[Excerpts from a dataset]
★ ★ ★ ★ ★ ★ ★
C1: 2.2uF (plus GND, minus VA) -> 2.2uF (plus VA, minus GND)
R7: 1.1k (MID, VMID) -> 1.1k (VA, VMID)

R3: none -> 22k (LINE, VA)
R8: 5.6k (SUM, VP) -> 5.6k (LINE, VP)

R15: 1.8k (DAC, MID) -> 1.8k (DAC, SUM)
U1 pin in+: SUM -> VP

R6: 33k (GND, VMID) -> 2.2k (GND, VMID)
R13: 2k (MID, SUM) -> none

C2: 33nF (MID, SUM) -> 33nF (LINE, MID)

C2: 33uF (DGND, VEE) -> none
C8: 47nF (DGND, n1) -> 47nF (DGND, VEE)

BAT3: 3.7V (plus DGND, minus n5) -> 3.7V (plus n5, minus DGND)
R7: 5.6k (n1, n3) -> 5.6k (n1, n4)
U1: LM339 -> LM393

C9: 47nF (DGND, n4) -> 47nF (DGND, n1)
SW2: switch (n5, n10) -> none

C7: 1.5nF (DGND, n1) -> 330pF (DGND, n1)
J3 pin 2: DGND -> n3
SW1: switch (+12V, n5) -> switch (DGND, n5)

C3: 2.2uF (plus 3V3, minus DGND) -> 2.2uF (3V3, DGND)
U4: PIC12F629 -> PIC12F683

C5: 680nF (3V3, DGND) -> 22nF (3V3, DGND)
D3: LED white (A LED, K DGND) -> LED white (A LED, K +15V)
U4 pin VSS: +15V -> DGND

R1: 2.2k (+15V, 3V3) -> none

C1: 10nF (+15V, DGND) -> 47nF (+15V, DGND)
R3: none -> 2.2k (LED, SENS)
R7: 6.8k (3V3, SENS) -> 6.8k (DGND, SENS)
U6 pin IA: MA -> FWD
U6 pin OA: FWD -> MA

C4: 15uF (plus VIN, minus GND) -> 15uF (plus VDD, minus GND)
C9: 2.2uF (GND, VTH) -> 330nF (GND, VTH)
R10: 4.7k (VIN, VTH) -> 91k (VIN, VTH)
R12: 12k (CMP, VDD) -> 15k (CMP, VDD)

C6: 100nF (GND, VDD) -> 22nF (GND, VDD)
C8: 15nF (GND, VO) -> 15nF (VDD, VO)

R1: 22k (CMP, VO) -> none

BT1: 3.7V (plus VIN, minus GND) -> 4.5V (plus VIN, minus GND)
★ ★ ★ ★ ★ ★ ★
THE PROBLEM: What you return should match the entries above exactly.

SOLUTION TO THE EXERCISE:
C1: 2.2uF (plus GND, minus VA) -> 2.2uF (plus VA, minus GND)
R7: 1.1k (MID, VMID) -> 1.1k (VA, VMID)

R3: none -> 22k (LINE, VA)
R8: 5.6k (SUM, VP) -> 5.6k (LINE, VP)

R15: 1.8k (DAC, MID) -> 1.8k (DAC, SUM)
U1 pin in+: SUM -> VP

R6: 33k (GND, VMID) -> 2.2k (GND, VMID)
R13: 2k (MID, SUM) -> none

C2: 33nF (MID, SUM) -> 33nF (LINE, MID)

C2: 33uF (DGND, VEE) -> none
C8: 47nF (DGND, n1) -> 47nF (DGND, VEE)

BAT3: 3.7V (plus DGND, minus n5) -> 3.7V (plus n5, minus DGND)
R7: 5.6k (n1, n3) -> 5.6k (n1, n4)
U1: LM339 -> LM393

C9: 47nF (DGND, n4) -> 47nF (DGND, n1)
SW2: switch (n5, n10) -> none

C7: 1.5nF (DGND, n1) -> 330pF (DGND, n1)
J3 pin 2: DGND -> n3
SW1: switch (+12V, n5) -> switch (DGND, n5)

C3: 2.2uF (plus 3V3, minus DGND) -> 2.2uF (3V3, DGND)
U4: PIC12F629 -> PIC12F683

C5: 680nF (3V3, DGND) -> 22nF (3V3, DGND)
D3: LED white (A LED, K DGND) -> LED white (A LED, K +15V)
U4 pin VSS: +15V -> DGND

R1: 2.2k (+15V, 3V3) -> none

C1: 10nF (+15V, DGND) -> 47nF (+15V, DGND)
R3: none -> 2.2k (LED, SENS)
R7: 6.8k (3V3, SENS) -> 6.8k (DGND, SENS)
U6 pin IA: MA -> FWD
U6 pin OA: FWD -> MA

C4: 15uF (plus VIN, minus GND) -> 15uF (plus VDD, minus GND)
C9: 2.2uF (GND, VTH) -> 330nF (GND, VTH)
R10: 4.7k (VIN, VTH) -> 91k (VIN, VTH)
R12: 12k (CMP, VDD) -> 15k (CMP, VDD)

C6: 100nF (GND, VDD) -> 22nF (GND, VDD)
C8: 15nF (GND, VO) -> 15nF (VDD, VO)

R1: 22k (CMP, VO) -> none

BT1: 3.7V (plus VIN, minus GND) -> 4.5V (plus VIN, minus GND)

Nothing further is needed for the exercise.